§ Exercise objective
Pictures excluded, reproduce exactly the lines below from the one with "red box [110,63,195,175]" through the one with "camera: 70 degrees left, 10 degrees up", both included.

§ Data for this exercise

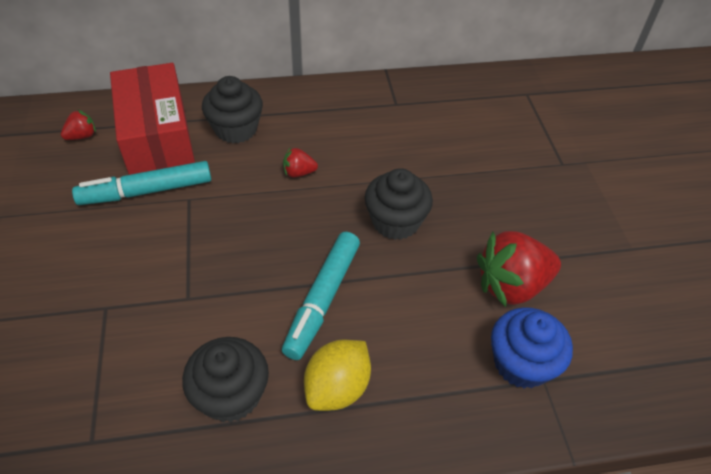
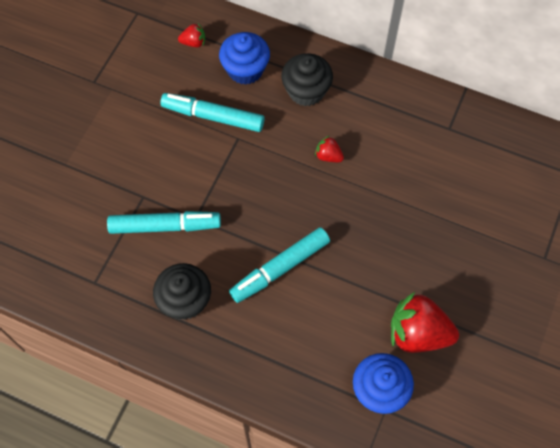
camera: 35 degrees right, 15 degrees up
red box [110,63,195,175] -> blue cupcake [219,32,270,85]
yellow lemon [304,340,371,411] -> none
black cupcake [365,168,433,240] -> none
none -> turquoise marker [107,211,221,234]

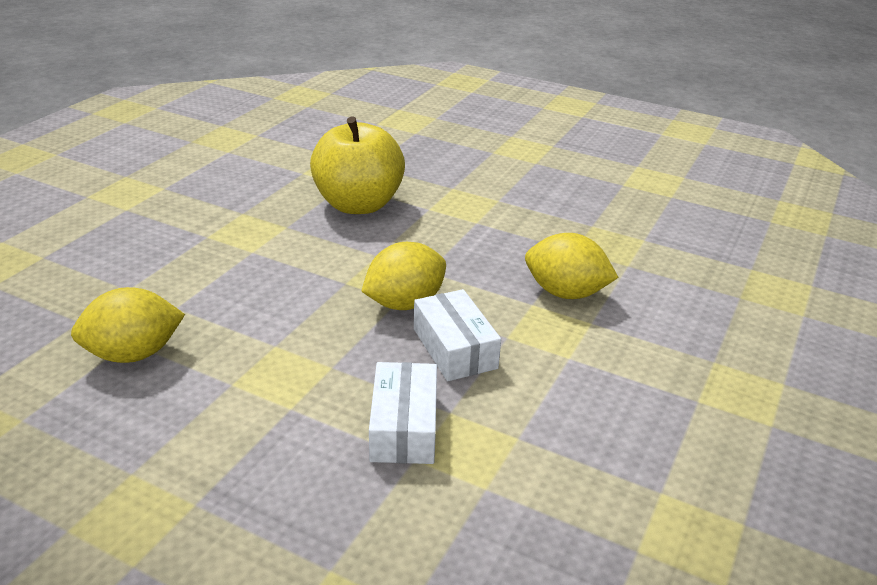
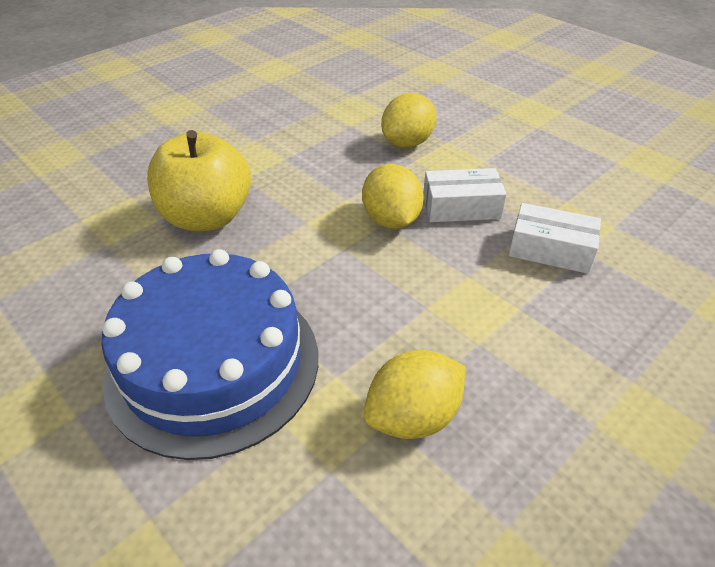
camera: 70 degrees left, 10 degrees up
yellow lemon [71,287,185,363] -> yellow lemon turned 60 degrees clockwise [364,350,465,439]
none -> blue cake [101,249,318,460]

§ Solution
red box [110,63,195,175] -> blue cupcake [219,32,270,85]
yellow lemon [304,340,371,411] -> none
black cupcake [365,168,433,240] -> none
none -> turquoise marker [107,211,221,234]

camera: 70 degrees left, 10 degrees up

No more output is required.